*** The records ***
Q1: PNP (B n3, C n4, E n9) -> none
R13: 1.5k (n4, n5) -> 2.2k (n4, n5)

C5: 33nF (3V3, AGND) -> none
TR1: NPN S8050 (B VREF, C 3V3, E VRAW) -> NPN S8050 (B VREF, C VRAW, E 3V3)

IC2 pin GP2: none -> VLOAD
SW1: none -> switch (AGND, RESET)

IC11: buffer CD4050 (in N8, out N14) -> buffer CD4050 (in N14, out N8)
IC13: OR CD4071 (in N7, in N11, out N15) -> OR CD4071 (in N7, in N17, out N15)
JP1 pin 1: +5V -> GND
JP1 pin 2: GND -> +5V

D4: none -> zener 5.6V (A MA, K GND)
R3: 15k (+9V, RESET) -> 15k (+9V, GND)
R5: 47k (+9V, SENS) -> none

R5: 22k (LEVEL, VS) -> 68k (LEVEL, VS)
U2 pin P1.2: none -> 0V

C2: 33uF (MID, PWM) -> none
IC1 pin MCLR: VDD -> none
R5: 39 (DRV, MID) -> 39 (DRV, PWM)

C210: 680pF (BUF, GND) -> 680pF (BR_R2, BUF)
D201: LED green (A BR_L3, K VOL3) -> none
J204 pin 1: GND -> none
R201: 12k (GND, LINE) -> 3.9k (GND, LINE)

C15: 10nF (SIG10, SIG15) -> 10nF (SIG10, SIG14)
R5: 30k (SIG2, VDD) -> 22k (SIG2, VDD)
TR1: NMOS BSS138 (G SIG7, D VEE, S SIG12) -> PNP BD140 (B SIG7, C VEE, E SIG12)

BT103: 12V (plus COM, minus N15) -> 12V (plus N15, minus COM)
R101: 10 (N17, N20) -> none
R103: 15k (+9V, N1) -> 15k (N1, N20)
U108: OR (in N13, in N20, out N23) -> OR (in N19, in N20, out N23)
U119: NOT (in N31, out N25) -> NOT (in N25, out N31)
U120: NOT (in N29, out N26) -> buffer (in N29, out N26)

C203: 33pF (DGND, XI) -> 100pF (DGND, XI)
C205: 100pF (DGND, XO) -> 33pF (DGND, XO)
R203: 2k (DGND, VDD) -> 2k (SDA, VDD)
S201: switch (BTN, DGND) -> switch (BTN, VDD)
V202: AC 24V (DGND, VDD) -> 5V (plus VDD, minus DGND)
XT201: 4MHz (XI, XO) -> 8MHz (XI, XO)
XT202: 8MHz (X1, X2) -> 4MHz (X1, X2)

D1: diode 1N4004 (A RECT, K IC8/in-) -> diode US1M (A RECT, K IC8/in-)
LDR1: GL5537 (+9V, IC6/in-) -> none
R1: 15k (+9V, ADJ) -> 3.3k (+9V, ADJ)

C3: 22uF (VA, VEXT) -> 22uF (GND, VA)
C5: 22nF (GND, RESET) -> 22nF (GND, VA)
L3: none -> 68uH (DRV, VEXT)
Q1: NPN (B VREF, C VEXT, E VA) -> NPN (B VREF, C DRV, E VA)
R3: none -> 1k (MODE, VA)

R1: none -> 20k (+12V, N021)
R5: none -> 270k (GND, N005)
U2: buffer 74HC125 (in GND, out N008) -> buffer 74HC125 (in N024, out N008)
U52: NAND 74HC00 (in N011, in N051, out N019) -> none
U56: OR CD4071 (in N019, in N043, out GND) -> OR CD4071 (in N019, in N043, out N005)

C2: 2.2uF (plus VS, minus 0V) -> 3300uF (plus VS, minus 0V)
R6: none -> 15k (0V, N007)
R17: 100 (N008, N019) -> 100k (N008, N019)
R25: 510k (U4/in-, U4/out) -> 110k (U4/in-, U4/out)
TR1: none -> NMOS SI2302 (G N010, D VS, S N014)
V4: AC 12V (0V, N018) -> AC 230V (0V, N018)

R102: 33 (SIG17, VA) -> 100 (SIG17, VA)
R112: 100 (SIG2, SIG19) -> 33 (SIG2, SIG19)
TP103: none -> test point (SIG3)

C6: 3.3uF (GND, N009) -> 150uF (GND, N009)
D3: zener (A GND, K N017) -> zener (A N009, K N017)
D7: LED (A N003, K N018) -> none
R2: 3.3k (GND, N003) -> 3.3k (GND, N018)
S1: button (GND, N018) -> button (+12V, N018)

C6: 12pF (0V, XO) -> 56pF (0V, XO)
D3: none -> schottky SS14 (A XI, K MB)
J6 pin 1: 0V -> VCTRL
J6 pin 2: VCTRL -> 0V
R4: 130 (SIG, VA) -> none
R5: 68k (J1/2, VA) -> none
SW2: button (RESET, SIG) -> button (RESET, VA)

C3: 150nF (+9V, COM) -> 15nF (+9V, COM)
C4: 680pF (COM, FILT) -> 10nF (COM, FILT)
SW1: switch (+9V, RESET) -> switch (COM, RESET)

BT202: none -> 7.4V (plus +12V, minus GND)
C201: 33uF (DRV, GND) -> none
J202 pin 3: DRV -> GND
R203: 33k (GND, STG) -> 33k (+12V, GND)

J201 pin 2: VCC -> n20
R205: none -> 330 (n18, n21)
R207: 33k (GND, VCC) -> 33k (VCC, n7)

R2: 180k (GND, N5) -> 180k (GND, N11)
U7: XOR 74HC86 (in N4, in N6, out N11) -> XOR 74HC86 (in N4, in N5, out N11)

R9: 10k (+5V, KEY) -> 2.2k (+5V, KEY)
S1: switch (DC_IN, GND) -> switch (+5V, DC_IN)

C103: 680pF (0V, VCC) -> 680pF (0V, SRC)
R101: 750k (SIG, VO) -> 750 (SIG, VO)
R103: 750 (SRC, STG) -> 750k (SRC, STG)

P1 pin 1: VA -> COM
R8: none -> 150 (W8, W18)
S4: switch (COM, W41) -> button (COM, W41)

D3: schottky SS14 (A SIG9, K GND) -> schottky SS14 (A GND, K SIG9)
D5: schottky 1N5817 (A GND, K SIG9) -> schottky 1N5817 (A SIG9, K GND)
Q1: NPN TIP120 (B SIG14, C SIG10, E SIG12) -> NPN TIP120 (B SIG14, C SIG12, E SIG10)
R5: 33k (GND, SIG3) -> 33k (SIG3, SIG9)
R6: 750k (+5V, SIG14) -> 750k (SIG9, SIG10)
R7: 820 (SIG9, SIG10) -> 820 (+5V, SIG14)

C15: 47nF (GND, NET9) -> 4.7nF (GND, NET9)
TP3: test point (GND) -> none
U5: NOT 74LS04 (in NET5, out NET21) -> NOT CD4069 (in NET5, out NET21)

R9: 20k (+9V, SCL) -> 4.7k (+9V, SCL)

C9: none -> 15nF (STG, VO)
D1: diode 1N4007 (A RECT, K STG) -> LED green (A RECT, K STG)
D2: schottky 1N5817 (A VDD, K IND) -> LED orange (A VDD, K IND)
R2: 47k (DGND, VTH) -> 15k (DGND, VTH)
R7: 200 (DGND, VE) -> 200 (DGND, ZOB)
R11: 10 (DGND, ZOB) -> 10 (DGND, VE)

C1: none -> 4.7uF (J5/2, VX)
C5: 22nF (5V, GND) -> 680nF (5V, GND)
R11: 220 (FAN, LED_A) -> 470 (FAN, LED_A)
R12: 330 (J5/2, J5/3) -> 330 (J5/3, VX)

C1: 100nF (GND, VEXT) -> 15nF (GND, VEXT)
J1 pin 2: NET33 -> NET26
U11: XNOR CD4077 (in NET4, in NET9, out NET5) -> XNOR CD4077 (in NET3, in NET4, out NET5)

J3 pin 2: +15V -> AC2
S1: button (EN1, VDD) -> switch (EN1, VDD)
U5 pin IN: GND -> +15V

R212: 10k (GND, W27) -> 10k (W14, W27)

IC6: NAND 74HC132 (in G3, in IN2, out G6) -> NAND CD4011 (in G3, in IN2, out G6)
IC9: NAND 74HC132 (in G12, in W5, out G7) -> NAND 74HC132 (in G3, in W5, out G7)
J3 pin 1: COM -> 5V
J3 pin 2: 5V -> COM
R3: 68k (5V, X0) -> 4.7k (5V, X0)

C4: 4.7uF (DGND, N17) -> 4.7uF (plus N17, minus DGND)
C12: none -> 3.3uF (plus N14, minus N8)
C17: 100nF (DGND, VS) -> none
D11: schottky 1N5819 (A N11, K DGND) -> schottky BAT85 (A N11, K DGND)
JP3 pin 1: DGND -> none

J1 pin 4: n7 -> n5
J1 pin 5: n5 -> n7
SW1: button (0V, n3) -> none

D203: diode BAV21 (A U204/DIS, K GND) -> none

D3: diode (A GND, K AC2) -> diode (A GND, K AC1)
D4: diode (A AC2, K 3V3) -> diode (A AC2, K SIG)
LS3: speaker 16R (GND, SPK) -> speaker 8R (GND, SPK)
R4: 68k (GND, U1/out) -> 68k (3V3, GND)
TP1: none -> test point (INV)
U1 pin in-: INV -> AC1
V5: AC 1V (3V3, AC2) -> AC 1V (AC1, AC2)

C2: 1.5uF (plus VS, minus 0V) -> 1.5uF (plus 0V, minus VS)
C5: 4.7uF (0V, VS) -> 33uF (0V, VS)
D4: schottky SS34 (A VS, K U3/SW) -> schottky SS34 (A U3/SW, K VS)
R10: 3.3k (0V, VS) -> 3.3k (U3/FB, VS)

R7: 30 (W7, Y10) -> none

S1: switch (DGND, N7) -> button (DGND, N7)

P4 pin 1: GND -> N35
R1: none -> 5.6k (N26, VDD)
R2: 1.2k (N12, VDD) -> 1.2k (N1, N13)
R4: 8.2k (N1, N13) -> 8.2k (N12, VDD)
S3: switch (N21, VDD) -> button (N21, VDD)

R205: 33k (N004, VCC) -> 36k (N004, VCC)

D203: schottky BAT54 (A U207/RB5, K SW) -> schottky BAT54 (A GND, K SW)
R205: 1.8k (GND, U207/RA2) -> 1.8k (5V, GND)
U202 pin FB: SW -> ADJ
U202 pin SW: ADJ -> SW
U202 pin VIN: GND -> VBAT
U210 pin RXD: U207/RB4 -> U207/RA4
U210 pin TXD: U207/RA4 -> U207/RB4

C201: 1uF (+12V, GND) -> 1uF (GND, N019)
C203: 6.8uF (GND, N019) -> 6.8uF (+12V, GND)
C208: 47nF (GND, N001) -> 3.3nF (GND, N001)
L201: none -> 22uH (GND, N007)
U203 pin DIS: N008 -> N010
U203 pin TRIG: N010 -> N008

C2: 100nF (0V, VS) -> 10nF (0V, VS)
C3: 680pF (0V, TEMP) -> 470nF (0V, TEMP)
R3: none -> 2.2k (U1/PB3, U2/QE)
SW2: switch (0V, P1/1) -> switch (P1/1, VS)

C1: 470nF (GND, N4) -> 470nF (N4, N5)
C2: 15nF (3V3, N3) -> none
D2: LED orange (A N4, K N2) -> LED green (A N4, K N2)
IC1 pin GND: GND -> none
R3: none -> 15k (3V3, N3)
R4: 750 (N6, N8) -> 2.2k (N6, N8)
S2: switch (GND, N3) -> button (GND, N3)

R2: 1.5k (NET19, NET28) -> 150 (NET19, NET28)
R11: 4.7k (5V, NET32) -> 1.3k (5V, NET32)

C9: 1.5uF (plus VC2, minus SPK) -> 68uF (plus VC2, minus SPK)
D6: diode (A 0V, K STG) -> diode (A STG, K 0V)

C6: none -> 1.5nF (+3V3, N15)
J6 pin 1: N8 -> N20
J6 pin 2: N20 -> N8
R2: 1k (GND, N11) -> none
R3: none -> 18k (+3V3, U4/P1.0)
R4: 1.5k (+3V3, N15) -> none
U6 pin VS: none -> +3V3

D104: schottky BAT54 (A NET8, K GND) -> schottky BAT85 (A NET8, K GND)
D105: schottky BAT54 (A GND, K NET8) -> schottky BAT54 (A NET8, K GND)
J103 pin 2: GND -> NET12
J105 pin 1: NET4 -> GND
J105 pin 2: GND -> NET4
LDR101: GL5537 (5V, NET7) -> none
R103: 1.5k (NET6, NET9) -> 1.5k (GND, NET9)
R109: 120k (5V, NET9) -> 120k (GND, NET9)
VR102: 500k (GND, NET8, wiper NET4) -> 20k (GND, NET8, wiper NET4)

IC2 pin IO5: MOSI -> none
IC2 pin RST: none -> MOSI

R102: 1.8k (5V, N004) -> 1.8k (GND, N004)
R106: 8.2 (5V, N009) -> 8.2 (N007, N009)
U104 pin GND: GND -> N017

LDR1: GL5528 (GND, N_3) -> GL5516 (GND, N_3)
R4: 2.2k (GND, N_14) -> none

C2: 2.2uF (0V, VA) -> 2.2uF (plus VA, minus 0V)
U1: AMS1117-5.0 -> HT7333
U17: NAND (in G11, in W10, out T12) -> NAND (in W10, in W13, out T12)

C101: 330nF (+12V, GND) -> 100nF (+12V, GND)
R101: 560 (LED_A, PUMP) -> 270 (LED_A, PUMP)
***
**What this task involves**: The answer must consist solely of the lines from the first line of the data to the line holding "R1: none -> 20k (+12V, N021)", each given again exactly.

**Answer section**:
Q1: PNP (B n3, C n4, E n9) -> none
R13: 1.5k (n4, n5) -> 2.2k (n4, n5)

C5: 33nF (3V3, AGND) -> none
TR1: NPN S8050 (B VREF, C 3V3, E VRAW) -> NPN S8050 (B VREF, C VRAW, E 3V3)

IC2 pin GP2: none -> VLOAD
SW1: none -> switch (AGND, RESET)

IC11: buffer CD4050 (in N8, out N14) -> buffer CD4050 (in N14, out N8)
IC13: OR CD4071 (in N7, in N11, out N15) -> OR CD4071 (in N7, in N17, out N15)
JP1 pin 1: +5V -> GND
JP1 pin 2: GND -> +5V

D4: none -> zener 5.6V (A MA, K GND)
R3: 15k (+9V, RESET) -> 15k (+9V, GND)
R5: 47k (+9V, SENS) -> none

R5: 22k (LEVEL, VS) -> 68k (LEVEL, VS)
U2 pin P1.2: none -> 0V

C2: 33uF (MID, PWM) -> none
IC1 pin MCLR: VDD -> none
R5: 39 (DRV, MID) -> 39 (DRV, PWM)

C210: 680pF (BUF, GND) -> 680pF (BR_R2, BUF)
D201: LED green (A BR_L3, K VOL3) -> none
J204 pin 1: GND -> none
R201: 12k (GND, LINE) -> 3.9k (GND, LINE)

C15: 10nF (SIG10, SIG15) -> 10nF (SIG10, SIG14)
R5: 30k (SIG2, VDD) -> 22k (SIG2, VDD)
TR1: NMOS BSS138 (G SIG7, D VEE, S SIG12) -> PNP BD140 (B SIG7, C VEE, E SIG12)

BT103: 12V (plus COM, minus N15) -> 12V (plus N15, minus COM)
R101: 10 (N17, N20) -> none
R103: 15k (+9V, N1) -> 15k (N1, N20)
U108: OR (in N13, in N20, out N23) -> OR (in N19, in N20, out N23)
U119: NOT (in N31, out N25) -> NOT (in N25, out N31)
U120: NOT (in N29, out N26) -> buffer (in N29, out N26)

C203: 33pF (DGND, XI) -> 100pF (DGND, XI)
C205: 100pF (DGND, XO) -> 33pF (DGND, XO)
R203: 2k (DGND, VDD) -> 2k (SDA, VDD)
S201: switch (BTN, DGND) -> switch (BTN, VDD)
V202: AC 24V (DGND, VDD) -> 5V (plus VDD, minus DGND)
XT201: 4MHz (XI, XO) -> 8MHz (XI, XO)
XT202: 8MHz (X1, X2) -> 4MHz (X1, X2)

D1: diode 1N4004 (A RECT, K IC8/in-) -> diode US1M (A RECT, K IC8/in-)
LDR1: GL5537 (+9V, IC6/in-) -> none
R1: 15k (+9V, ADJ) -> 3.3k (+9V, ADJ)

C3: 22uF (VA, VEXT) -> 22uF (GND, VA)
C5: 22nF (GND, RESET) -> 22nF (GND, VA)
L3: none -> 68uH (DRV, VEXT)
Q1: NPN (B VREF, C VEXT, E VA) -> NPN (B VREF, C DRV, E VA)
R3: none -> 1k (MODE, VA)

R1: none -> 20k (+12V, N021)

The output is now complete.